> [Data records]:

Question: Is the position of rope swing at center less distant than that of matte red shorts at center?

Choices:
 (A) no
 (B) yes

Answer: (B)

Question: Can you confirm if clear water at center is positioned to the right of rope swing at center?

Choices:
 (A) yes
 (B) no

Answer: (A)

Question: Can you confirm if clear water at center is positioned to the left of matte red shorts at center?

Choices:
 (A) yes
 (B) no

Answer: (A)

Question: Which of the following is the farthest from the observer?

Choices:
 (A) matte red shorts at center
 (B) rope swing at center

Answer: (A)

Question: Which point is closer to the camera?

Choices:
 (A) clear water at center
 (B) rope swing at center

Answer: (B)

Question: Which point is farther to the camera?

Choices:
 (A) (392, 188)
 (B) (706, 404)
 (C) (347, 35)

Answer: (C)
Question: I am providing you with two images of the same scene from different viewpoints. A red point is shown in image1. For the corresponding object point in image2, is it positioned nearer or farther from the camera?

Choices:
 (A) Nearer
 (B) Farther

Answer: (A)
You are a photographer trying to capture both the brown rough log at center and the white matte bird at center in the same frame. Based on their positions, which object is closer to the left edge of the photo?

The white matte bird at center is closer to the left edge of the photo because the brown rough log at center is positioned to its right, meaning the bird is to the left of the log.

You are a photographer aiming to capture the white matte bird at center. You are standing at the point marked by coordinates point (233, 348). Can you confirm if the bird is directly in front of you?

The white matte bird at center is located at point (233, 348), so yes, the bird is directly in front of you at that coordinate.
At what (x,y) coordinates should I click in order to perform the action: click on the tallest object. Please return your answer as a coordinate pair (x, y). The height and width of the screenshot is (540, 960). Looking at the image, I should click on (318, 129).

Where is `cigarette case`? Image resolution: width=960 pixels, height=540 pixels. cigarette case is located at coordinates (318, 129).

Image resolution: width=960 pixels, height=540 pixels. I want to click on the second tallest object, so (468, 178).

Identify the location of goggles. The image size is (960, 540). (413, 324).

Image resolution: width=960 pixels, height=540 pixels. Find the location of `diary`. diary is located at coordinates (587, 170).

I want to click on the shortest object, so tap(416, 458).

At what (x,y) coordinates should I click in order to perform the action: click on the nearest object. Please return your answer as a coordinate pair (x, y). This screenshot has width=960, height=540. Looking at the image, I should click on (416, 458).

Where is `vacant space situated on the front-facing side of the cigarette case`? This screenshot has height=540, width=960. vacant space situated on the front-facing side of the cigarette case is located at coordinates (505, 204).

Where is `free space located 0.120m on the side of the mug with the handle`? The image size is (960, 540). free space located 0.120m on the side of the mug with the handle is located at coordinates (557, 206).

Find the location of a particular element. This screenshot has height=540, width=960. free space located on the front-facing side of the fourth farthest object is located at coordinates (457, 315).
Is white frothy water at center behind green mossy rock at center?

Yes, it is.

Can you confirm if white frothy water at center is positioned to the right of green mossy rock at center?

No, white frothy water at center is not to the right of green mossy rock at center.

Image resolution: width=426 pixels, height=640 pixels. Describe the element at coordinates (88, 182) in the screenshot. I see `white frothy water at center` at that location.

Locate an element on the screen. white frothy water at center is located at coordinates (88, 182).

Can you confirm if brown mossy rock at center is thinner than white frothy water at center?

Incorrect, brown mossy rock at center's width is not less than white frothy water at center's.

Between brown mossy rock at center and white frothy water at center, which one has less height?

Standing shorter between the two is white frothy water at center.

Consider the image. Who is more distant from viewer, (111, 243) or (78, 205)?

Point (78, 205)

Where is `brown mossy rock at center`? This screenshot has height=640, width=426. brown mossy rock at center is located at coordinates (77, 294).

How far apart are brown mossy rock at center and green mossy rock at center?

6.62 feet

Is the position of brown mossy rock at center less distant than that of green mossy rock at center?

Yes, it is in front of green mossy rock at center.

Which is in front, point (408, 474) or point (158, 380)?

> [Directions]:
Copy the entire listing above word for word, from its first line through its last.

> [Complete answer]:
Question: Is the position of rope swing at center less distant than that of matte red shorts at center?

Choices:
 (A) no
 (B) yes

Answer: (B)

Question: Can you confirm if clear water at center is positioned to the right of rope swing at center?

Choices:
 (A) yes
 (B) no

Answer: (A)

Question: Can you confirm if clear water at center is positioned to the left of matte red shorts at center?

Choices:
 (A) yes
 (B) no

Answer: (A)

Question: Which of the following is the farthest from the observer?

Choices:
 (A) matte red shorts at center
 (B) rope swing at center

Answer: (A)

Question: Which point is closer to the camera?

Choices:
 (A) clear water at center
 (B) rope swing at center

Answer: (B)

Question: Which point is farther to the camera?

Choices:
 (A) (392, 188)
 (B) (706, 404)
 (C) (347, 35)

Answer: (C)
Question: I am providing you with two images of the same scene from different viewpoints. A red point is shown in image1. For the corresponding object point in image2, is it positioned nearer or farther from the camera?

Choices:
 (A) Nearer
 (B) Farther

Answer: (A)
You are a photographer trying to capture both the brown rough log at center and the white matte bird at center in the same frame. Based on their positions, which object is closer to the left edge of the photo?

The white matte bird at center is closer to the left edge of the photo because the brown rough log at center is positioned to its right, meaning the bird is to the left of the log.

You are a photographer aiming to capture the white matte bird at center. You are standing at the point marked by coordinates point (233, 348). Can you confirm if the bird is directly in front of you?

The white matte bird at center is located at point (233, 348), so yes, the bird is directly in front of you at that coordinate.
At what (x,y) coordinates should I click in order to perform the action: click on the tallest object. Please return your answer as a coordinate pair (x, y). The height and width of the screenshot is (540, 960). Looking at the image, I should click on (318, 129).

Where is `cigarette case`? Image resolution: width=960 pixels, height=540 pixels. cigarette case is located at coordinates (318, 129).

Image resolution: width=960 pixels, height=540 pixels. I want to click on the second tallest object, so (468, 178).

Identify the location of goggles. The image size is (960, 540). (413, 324).

Image resolution: width=960 pixels, height=540 pixels. Find the location of `diary`. diary is located at coordinates (587, 170).

I want to click on the shortest object, so tap(416, 458).

At what (x,y) coordinates should I click in order to perform the action: click on the nearest object. Please return your answer as a coordinate pair (x, y). This screenshot has width=960, height=540. Looking at the image, I should click on (416, 458).

Where is `vacant space situated on the front-facing side of the cigarette case`? This screenshot has height=540, width=960. vacant space situated on the front-facing side of the cigarette case is located at coordinates (505, 204).

Where is `free space located 0.120m on the side of the mug with the handle`? The image size is (960, 540). free space located 0.120m on the side of the mug with the handle is located at coordinates (557, 206).

Find the location of a particular element. This screenshot has height=540, width=960. free space located on the front-facing side of the fourth farthest object is located at coordinates (457, 315).
Is white frothy water at center behind green mossy rock at center?

Yes, it is.

Can you confirm if white frothy water at center is positioned to the right of green mossy rock at center?

No, white frothy water at center is not to the right of green mossy rock at center.

Image resolution: width=426 pixels, height=640 pixels. Describe the element at coordinates (88, 182) in the screenshot. I see `white frothy water at center` at that location.

Locate an element on the screen. white frothy water at center is located at coordinates (88, 182).

Can you confirm if brown mossy rock at center is thinner than white frothy water at center?

Incorrect, brown mossy rock at center's width is not less than white frothy water at center's.

Between brown mossy rock at center and white frothy water at center, which one has less height?

Standing shorter between the two is white frothy water at center.

Consider the image. Who is more distant from viewer, (111, 243) or (78, 205)?

Point (78, 205)

Where is `brown mossy rock at center`? This screenshot has height=640, width=426. brown mossy rock at center is located at coordinates (77, 294).

How far apart are brown mossy rock at center and green mossy rock at center?

6.62 feet

Is the position of brown mossy rock at center less distant than that of green mossy rock at center?

Yes, it is in front of green mossy rock at center.

Which is in front, point (408, 474) or point (158, 380)?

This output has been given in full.